Start of RAW DATA

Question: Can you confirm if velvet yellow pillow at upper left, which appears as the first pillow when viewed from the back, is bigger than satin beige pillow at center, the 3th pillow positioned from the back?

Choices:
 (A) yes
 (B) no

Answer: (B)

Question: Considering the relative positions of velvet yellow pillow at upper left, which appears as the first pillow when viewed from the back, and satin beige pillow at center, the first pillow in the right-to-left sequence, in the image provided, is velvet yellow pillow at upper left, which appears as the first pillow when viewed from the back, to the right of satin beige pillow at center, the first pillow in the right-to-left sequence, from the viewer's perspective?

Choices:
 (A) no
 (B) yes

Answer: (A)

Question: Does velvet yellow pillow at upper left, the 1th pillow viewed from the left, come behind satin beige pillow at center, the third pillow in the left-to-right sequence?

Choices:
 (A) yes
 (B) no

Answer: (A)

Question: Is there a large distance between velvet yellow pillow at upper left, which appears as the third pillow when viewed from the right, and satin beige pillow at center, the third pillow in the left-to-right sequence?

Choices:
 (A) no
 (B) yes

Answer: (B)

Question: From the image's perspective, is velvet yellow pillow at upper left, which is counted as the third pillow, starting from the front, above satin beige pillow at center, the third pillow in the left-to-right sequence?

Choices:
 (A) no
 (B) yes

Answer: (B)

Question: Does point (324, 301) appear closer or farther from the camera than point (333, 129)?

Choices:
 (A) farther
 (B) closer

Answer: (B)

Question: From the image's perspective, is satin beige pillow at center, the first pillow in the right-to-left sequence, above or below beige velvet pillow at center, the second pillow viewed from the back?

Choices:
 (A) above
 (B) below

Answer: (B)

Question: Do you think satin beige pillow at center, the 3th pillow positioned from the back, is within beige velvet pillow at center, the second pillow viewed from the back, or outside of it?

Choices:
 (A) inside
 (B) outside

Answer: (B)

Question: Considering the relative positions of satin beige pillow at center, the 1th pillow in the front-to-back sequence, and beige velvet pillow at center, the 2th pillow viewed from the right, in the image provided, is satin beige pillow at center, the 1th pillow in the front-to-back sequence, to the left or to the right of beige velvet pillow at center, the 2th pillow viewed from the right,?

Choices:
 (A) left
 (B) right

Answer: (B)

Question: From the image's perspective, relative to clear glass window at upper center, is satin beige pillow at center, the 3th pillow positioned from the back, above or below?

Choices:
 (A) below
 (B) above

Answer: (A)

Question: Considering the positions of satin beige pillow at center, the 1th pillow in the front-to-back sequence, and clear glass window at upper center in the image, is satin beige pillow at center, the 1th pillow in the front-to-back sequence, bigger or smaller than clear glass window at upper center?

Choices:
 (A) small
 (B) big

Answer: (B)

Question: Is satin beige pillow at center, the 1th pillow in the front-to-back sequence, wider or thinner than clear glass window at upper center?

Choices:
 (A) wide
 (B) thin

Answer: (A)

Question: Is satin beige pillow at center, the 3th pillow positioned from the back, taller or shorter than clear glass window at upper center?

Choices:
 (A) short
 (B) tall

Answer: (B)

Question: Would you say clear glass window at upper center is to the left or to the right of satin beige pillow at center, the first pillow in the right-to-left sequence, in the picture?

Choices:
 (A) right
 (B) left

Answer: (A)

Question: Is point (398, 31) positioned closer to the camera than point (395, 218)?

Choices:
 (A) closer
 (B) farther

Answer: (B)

End of RAW DATA

WORK ORDER:
Retype all of the entries above verbatim, keeping every line and its original order.

YOUR SOLUTION:
Question: Can you confirm if velvet yellow pillow at upper left, which appears as the first pillow when viewed from the back, is bigger than satin beige pillow at center, the 3th pillow positioned from the back?

Choices:
 (A) yes
 (B) no

Answer: (B)

Question: Considering the relative positions of velvet yellow pillow at upper left, which appears as the first pillow when viewed from the back, and satin beige pillow at center, the first pillow in the right-to-left sequence, in the image provided, is velvet yellow pillow at upper left, which appears as the first pillow when viewed from the back, to the right of satin beige pillow at center, the first pillow in the right-to-left sequence, from the viewer's perspective?

Choices:
 (A) no
 (B) yes

Answer: (A)

Question: Does velvet yellow pillow at upper left, the 1th pillow viewed from the left, come behind satin beige pillow at center, the third pillow in the left-to-right sequence?

Choices:
 (A) yes
 (B) no

Answer: (A)

Question: Is there a large distance between velvet yellow pillow at upper left, which appears as the third pillow when viewed from the right, and satin beige pillow at center, the third pillow in the left-to-right sequence?

Choices:
 (A) no
 (B) yes

Answer: (B)

Question: From the image's perspective, is velvet yellow pillow at upper left, which is counted as the third pillow, starting from the front, above satin beige pillow at center, the third pillow in the left-to-right sequence?

Choices:
 (A) no
 (B) yes

Answer: (B)

Question: Does point (324, 301) appear closer or farther from the camera than point (333, 129)?

Choices:
 (A) farther
 (B) closer

Answer: (B)

Question: From the image's perspective, is satin beige pillow at center, the first pillow in the right-to-left sequence, above or below beige velvet pillow at center, the second pillow viewed from the back?

Choices:
 (A) above
 (B) below

Answer: (B)

Question: Do you think satin beige pillow at center, the 3th pillow positioned from the back, is within beige velvet pillow at center, the second pillow viewed from the back, or outside of it?

Choices:
 (A) inside
 (B) outside

Answer: (B)

Question: Considering the relative positions of satin beige pillow at center, the 1th pillow in the front-to-back sequence, and beige velvet pillow at center, the 2th pillow viewed from the right, in the image provided, is satin beige pillow at center, the 1th pillow in the front-to-back sequence, to the left or to the right of beige velvet pillow at center, the 2th pillow viewed from the right,?

Choices:
 (A) left
 (B) right

Answer: (B)

Question: From the image's perspective, relative to clear glass window at upper center, is satin beige pillow at center, the 3th pillow positioned from the back, above or below?

Choices:
 (A) below
 (B) above

Answer: (A)

Question: Considering the positions of satin beige pillow at center, the 1th pillow in the front-to-back sequence, and clear glass window at upper center in the image, is satin beige pillow at center, the 1th pillow in the front-to-back sequence, bigger or smaller than clear glass window at upper center?

Choices:
 (A) small
 (B) big

Answer: (B)

Question: Is satin beige pillow at center, the 1th pillow in the front-to-back sequence, wider or thinner than clear glass window at upper center?

Choices:
 (A) wide
 (B) thin

Answer: (A)

Question: Is satin beige pillow at center, the 3th pillow positioned from the back, taller or shorter than clear glass window at upper center?

Choices:
 (A) short
 (B) tall

Answer: (B)

Question: Would you say clear glass window at upper center is to the left or to the right of satin beige pillow at center, the first pillow in the right-to-left sequence, in the picture?

Choices:
 (A) right
 (B) left

Answer: (A)

Question: Is point (398, 31) positioned closer to the camera than point (395, 218)?

Choices:
 (A) closer
 (B) farther

Answer: (B)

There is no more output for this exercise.